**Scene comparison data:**
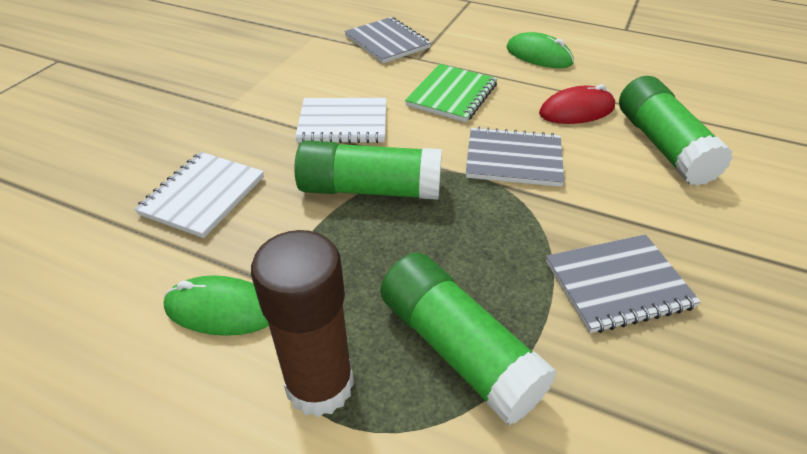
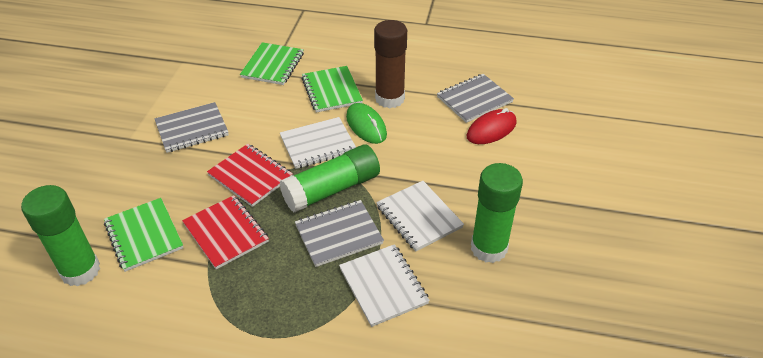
green mouse: 2 -> 1
green notebook: 1 -> 3
red notebook: 0 -> 2
white notebook: 2 -> 3

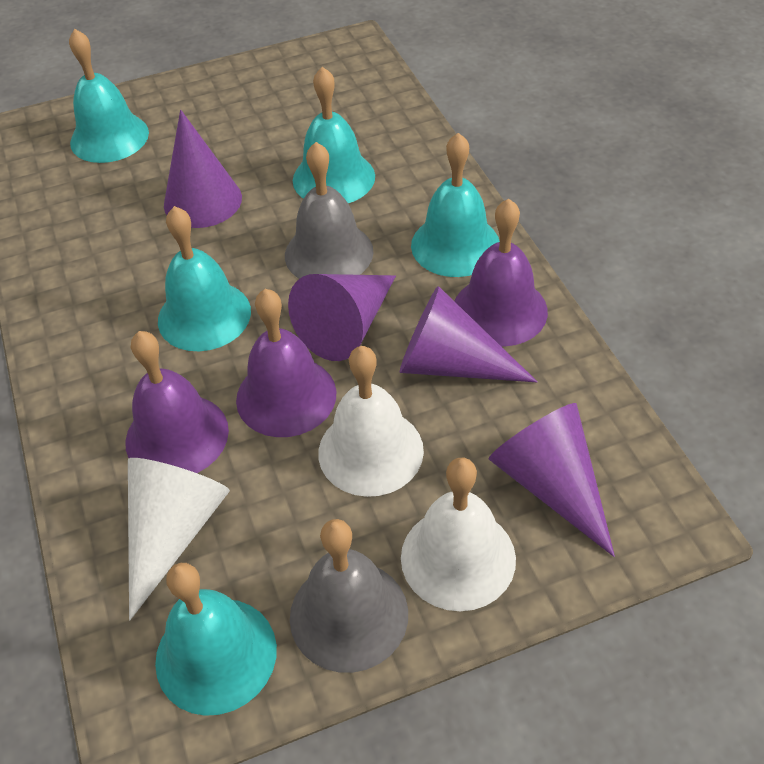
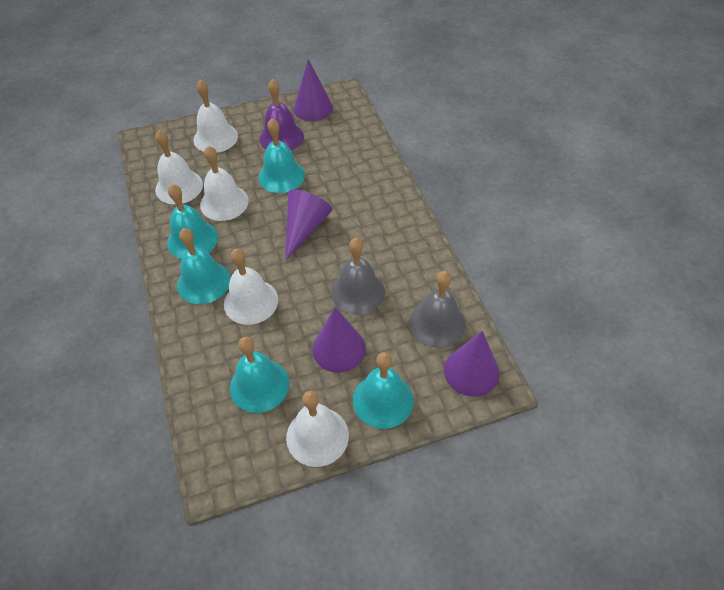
purple bell: 3 -> 1
white bell: 2 -> 5
white cone: 1 -> 0

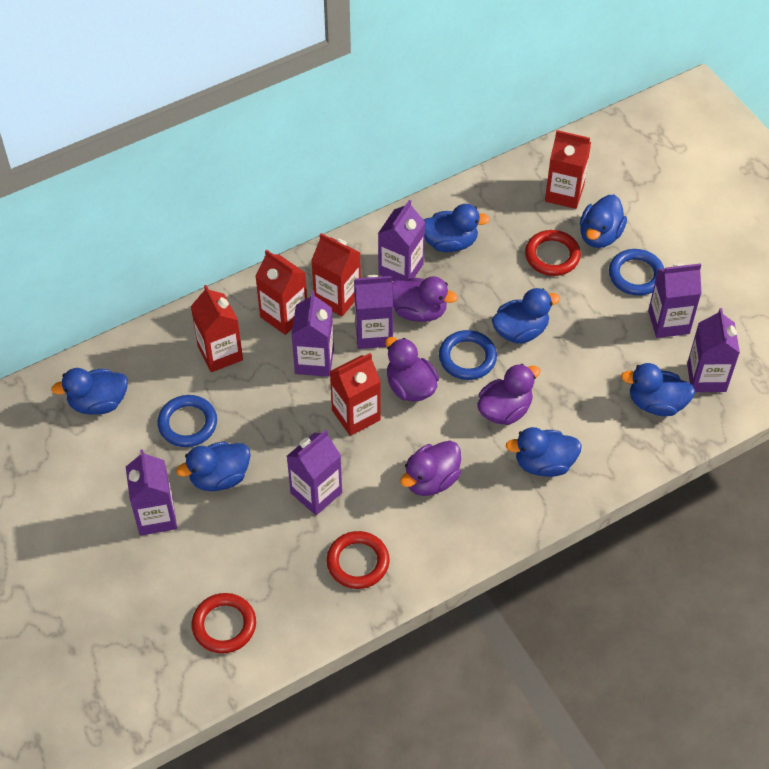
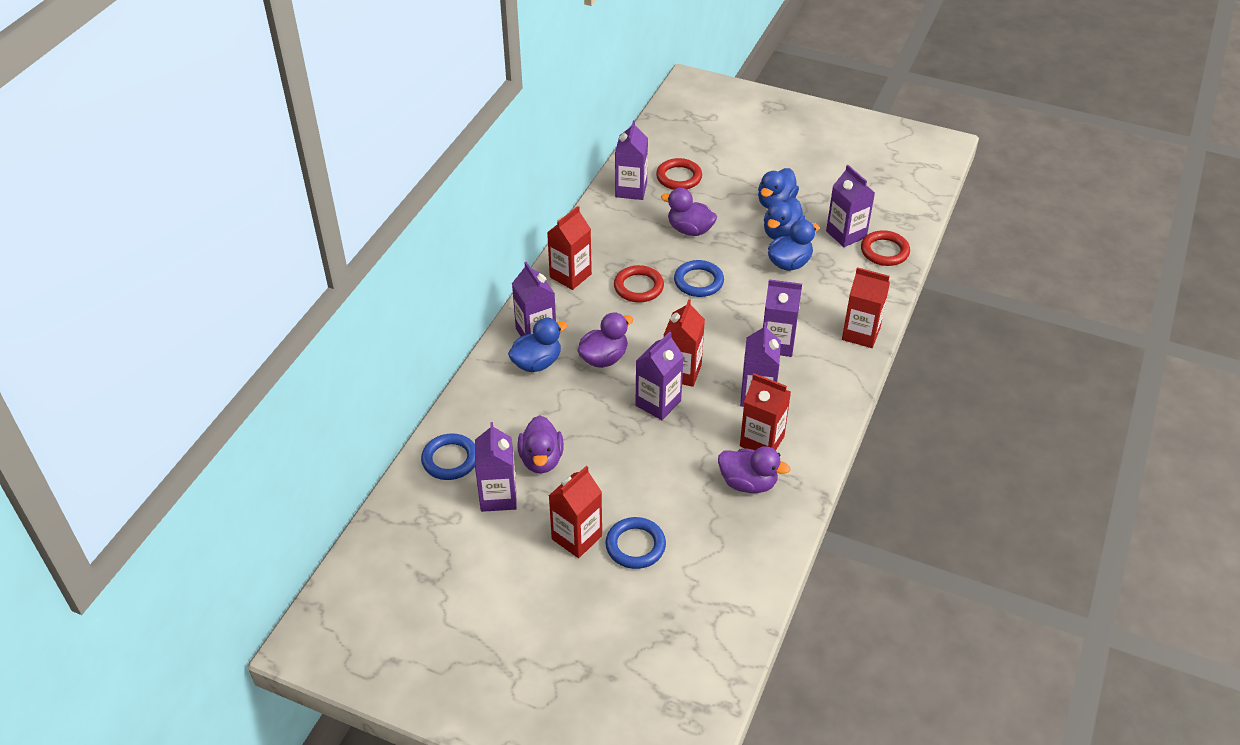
blue duck: 7 -> 4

**WHAT TO DO:** Among the lines of the data, identify those with the word "white". Copy each of them.

**EXERCISE RESPONSE:**
white notebook: 2 -> 3
white bell: 2 -> 5
white cone: 1 -> 0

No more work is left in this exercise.